** Data for review **
Segment Open
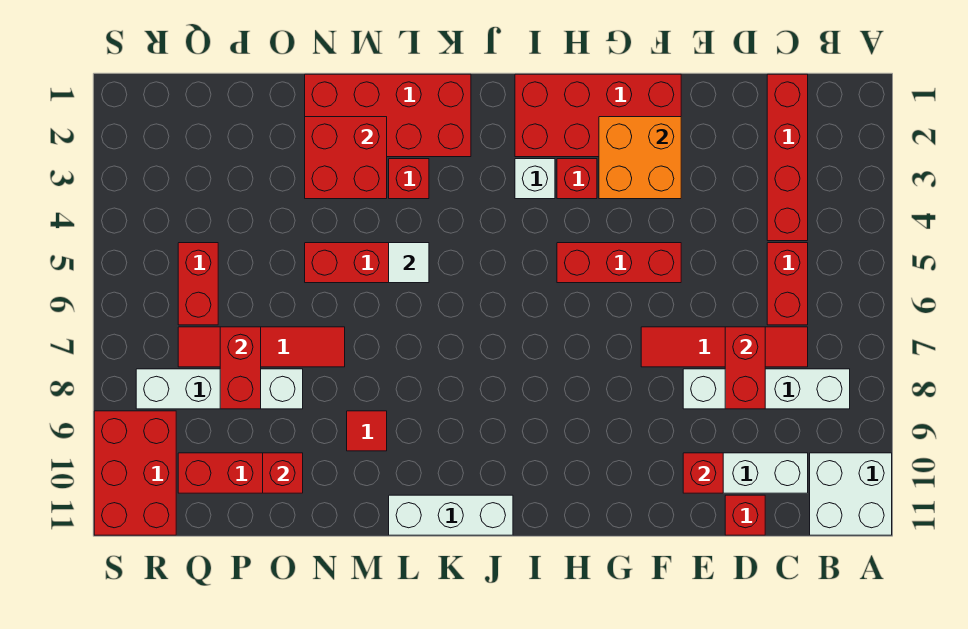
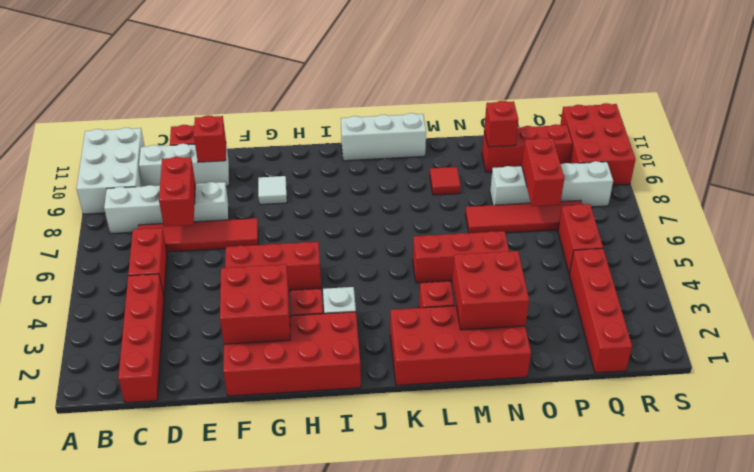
white brick A10:B11 level 1 -> white brick A9:B11 level 1
orange brick F2:G3 level 2 -> red brick F2:G3 level 2
white tile L5 level 2 -> white tile G9 level 1
none -> red brick Q1:Q4 level 1

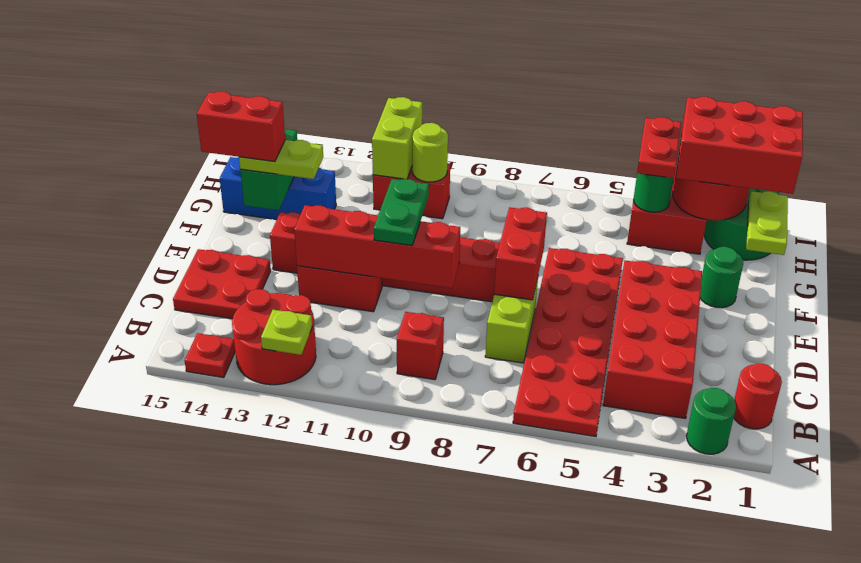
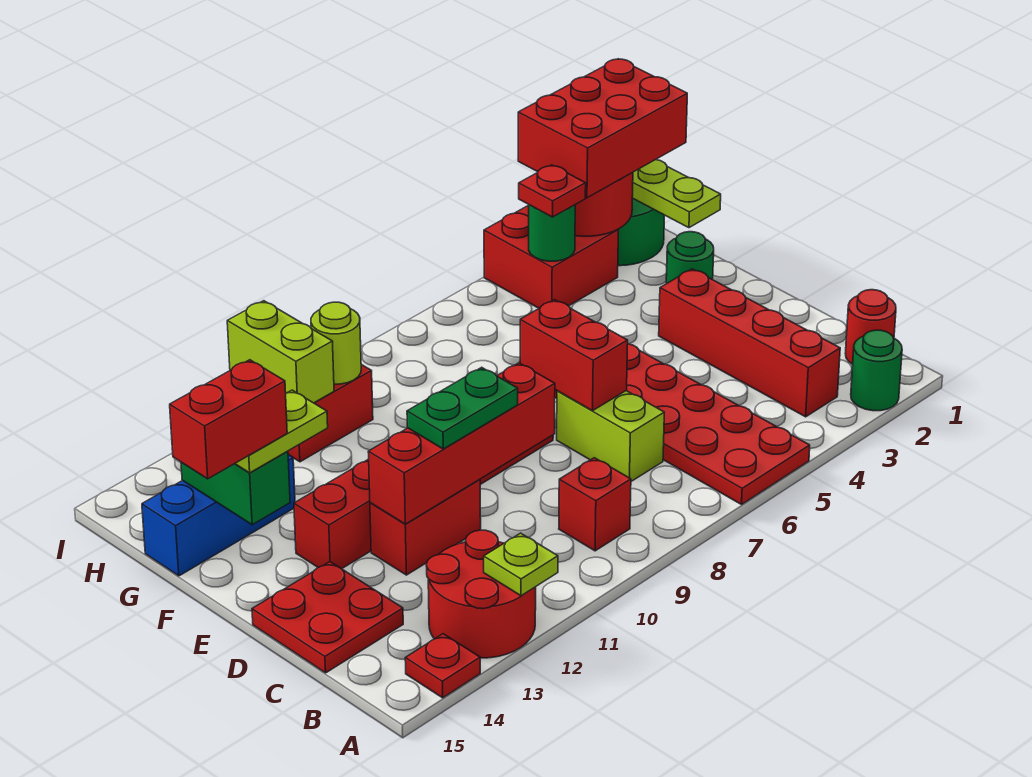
red brick B3:E4 level 1 -> red brick B3:E3 level 1
green plate D10:E10 level 3 -> green plate D10:D11 level 3
red plate H4:I4 level 3 -> red plate H4 level 3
Segment Closed
** Exercise goal **
Copy each line of the listing that holds the word "plate".

** Task solution **
green plate D10:E10 level 3 -> green plate D10:D11 level 3
red plate H4:I4 level 3 -> red plate H4 level 3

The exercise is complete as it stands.